**PROVIDED DATA:**
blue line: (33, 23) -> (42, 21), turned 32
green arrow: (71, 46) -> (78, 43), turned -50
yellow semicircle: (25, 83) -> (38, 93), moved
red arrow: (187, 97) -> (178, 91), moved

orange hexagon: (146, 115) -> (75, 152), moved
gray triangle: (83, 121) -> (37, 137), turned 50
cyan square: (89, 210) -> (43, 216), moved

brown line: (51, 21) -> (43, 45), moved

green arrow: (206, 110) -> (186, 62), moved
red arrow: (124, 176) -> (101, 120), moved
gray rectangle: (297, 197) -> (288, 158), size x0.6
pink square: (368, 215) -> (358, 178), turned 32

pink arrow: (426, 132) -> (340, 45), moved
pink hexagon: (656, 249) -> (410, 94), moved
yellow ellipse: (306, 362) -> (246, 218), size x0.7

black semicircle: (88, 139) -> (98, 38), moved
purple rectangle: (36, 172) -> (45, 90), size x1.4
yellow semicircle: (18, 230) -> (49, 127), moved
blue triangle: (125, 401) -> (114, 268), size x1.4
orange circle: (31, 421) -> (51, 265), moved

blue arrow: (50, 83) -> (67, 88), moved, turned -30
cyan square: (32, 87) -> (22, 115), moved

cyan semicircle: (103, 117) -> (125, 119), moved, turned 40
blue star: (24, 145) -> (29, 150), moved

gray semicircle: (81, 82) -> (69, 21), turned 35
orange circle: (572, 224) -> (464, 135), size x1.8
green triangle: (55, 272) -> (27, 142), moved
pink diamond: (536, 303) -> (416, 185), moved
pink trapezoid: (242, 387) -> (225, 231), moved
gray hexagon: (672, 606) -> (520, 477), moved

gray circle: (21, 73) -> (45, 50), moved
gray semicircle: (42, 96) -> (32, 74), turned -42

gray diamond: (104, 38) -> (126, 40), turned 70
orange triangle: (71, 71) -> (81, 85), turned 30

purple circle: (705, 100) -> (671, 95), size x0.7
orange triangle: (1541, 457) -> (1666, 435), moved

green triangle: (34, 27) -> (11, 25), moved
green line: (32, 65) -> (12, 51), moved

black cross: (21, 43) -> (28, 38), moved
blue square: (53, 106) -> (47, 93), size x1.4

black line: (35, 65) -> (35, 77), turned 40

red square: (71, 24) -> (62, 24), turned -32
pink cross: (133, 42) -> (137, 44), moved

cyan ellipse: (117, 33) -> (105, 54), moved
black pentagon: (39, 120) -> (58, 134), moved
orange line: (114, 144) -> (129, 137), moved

**WORK ORDER:** Beginning at the first line of the records, retype exactly every line up to and including the one with "green arrow: (206, 110) -> (186, 62), moved".

**RESPONSE TO THIS TASK:**
blue line: (33, 23) -> (42, 21), turned 32
green arrow: (71, 46) -> (78, 43), turned -50
yellow semicircle: (25, 83) -> (38, 93), moved
red arrow: (187, 97) -> (178, 91), moved

orange hexagon: (146, 115) -> (75, 152), moved
gray triangle: (83, 121) -> (37, 137), turned 50
cyan square: (89, 210) -> (43, 216), moved

brown line: (51, 21) -> (43, 45), moved

green arrow: (206, 110) -> (186, 62), moved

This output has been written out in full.